**DATA PROVIDED**:

= = = =

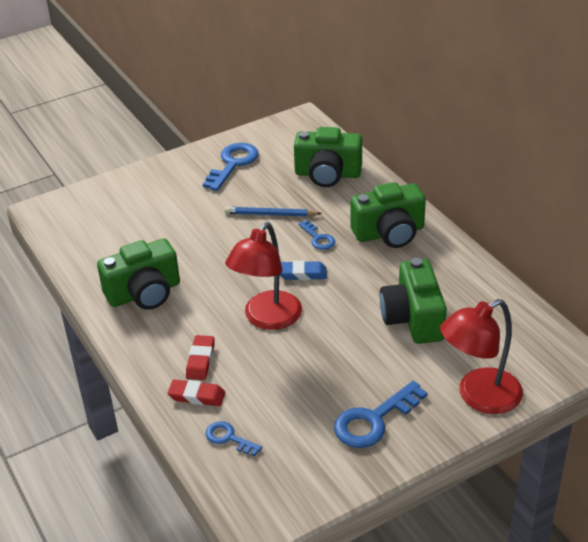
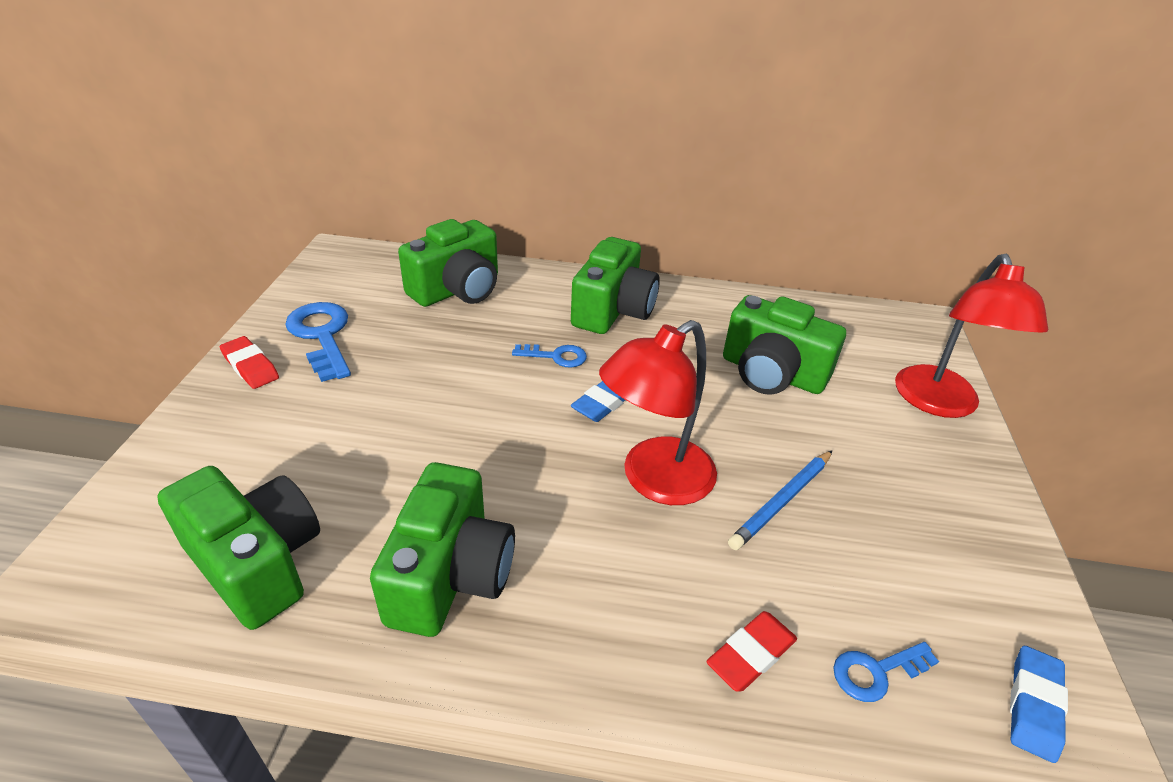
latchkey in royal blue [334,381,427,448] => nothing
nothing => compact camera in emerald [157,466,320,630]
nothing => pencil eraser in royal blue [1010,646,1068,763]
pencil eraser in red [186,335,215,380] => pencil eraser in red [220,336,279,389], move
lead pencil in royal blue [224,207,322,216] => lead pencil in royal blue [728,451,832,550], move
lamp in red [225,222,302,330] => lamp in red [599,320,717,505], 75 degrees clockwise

= = = =

Write the lines out again exactly, from the one containing "nothing => pencil" through the last line of the records, and include no other lines.

nothing => pencil eraser in royal blue [1010,646,1068,763]
pencil eraser in red [186,335,215,380] => pencil eraser in red [220,336,279,389], move
lead pencil in royal blue [224,207,322,216] => lead pencil in royal blue [728,451,832,550], move
lamp in red [225,222,302,330] => lamp in red [599,320,717,505], 75 degrees clockwise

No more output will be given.